### Work instruction
All of the records should be reproduced word for word, but no images may appear in the copy.

[Start of Attachment]

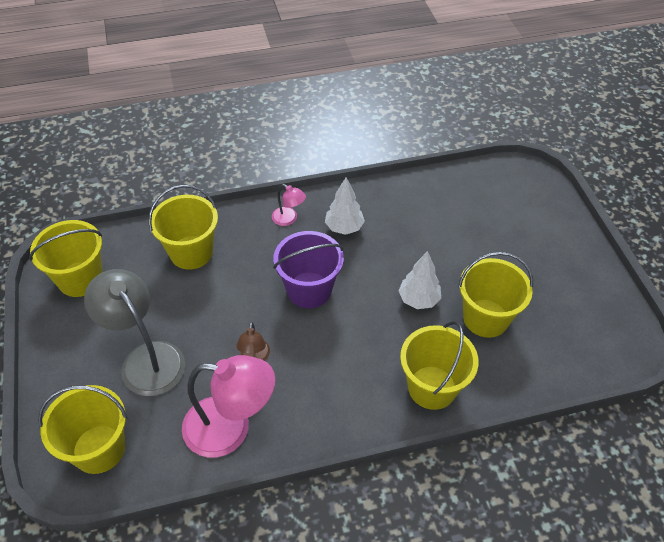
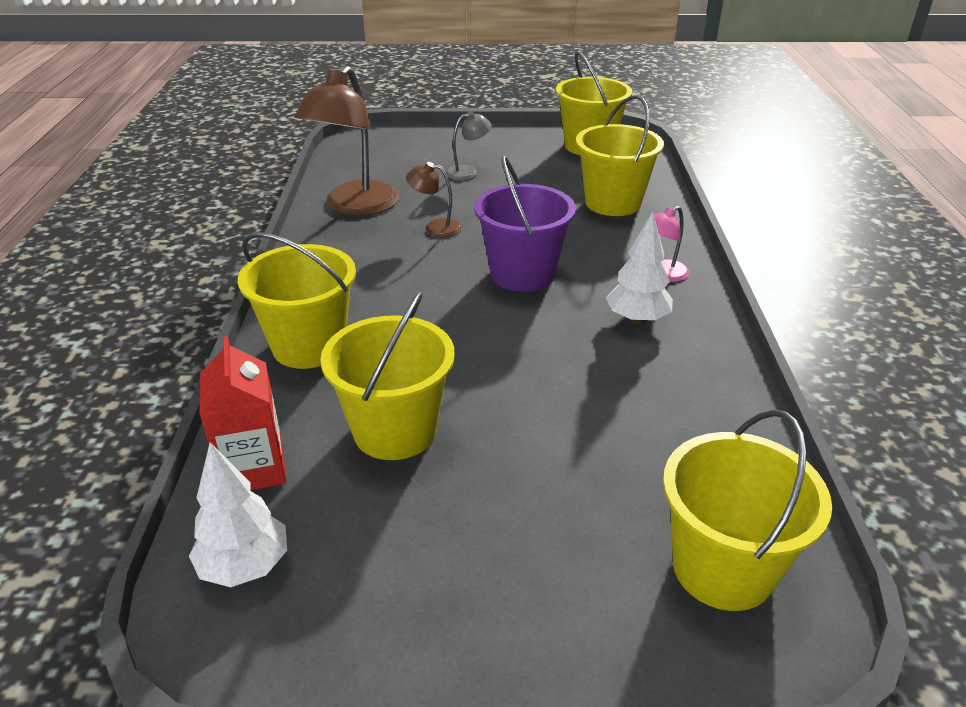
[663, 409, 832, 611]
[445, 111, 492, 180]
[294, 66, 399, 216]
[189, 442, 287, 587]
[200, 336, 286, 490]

[End of Attachment]

### Answer to the problem
[663, 409, 832, 611]
[445, 111, 492, 180]
[294, 66, 399, 216]
[189, 442, 287, 587]
[200, 336, 286, 490]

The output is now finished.